=== Input records ===
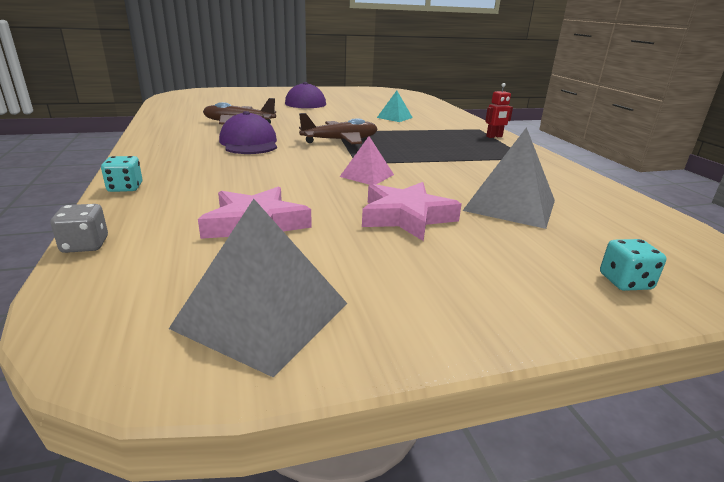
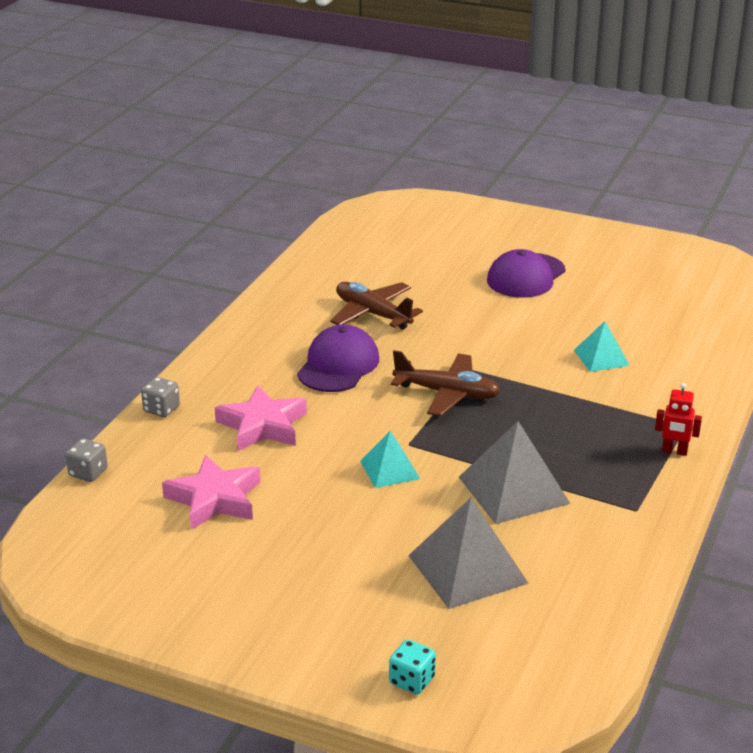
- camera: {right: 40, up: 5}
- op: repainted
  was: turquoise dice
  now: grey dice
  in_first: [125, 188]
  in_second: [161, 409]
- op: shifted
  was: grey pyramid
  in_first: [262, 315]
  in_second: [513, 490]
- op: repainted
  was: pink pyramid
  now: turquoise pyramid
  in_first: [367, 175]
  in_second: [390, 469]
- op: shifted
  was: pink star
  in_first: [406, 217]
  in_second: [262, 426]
===
:: Exercise ::
Exactly and exclusively, repeat the lines from the line that contains "in_second: [161, 409]" through the end of the records, both ends included.

:: Task solution ::
  in_second: [161, 409]
- op: shifted
  was: grey pyramid
  in_first: [262, 315]
  in_second: [513, 490]
- op: repainted
  was: pink pyramid
  now: turquoise pyramid
  in_first: [367, 175]
  in_second: [390, 469]
- op: shifted
  was: pink star
  in_first: [406, 217]
  in_second: [262, 426]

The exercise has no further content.